╭──

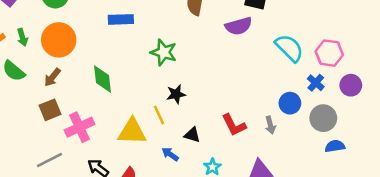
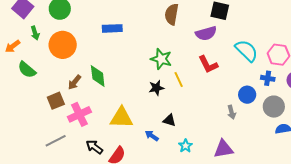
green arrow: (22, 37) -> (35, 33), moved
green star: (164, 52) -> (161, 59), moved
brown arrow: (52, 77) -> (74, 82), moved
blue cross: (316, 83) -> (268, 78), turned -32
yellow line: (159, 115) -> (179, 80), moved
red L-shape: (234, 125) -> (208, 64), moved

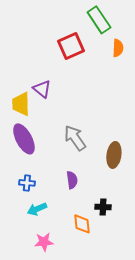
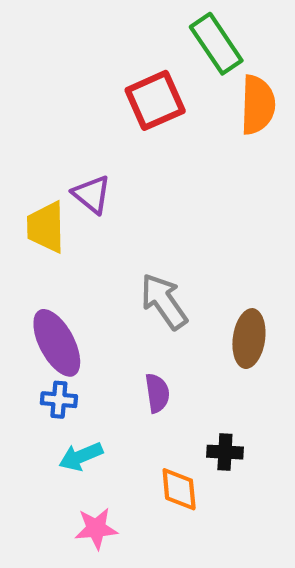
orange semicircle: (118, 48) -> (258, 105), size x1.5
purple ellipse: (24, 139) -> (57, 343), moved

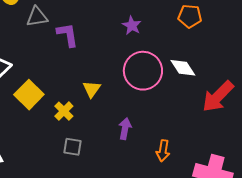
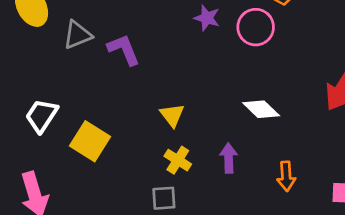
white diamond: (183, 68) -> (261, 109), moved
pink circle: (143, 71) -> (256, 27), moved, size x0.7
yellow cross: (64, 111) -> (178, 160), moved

╰──
╭──

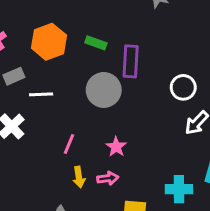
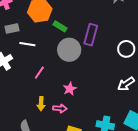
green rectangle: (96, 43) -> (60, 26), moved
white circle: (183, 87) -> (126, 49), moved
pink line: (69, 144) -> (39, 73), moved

╰──

HOW TO COMPLETE THIS TASK | All that is wanted is the lines above between the one containing "green star: (164, 52) -> (161, 59), moved" and the one containing "yellow cross: (64, 111) -> (178, 160), moved", inclusive, restated word for word, with pictures omitted.

RESPONSE TO THE TASK |
green star: (164, 52) -> (161, 59), moved
brown arrow: (52, 77) -> (74, 82), moved
blue cross: (316, 83) -> (268, 78), turned -32
yellow line: (159, 115) -> (179, 80), moved
red L-shape: (234, 125) -> (208, 64), moved

orange semicircle: (118, 48) -> (258, 105), size x1.5
purple ellipse: (24, 139) -> (57, 343), moved

white diamond: (183, 68) -> (261, 109), moved
pink circle: (143, 71) -> (256, 27), moved, size x0.7
yellow cross: (64, 111) -> (178, 160), moved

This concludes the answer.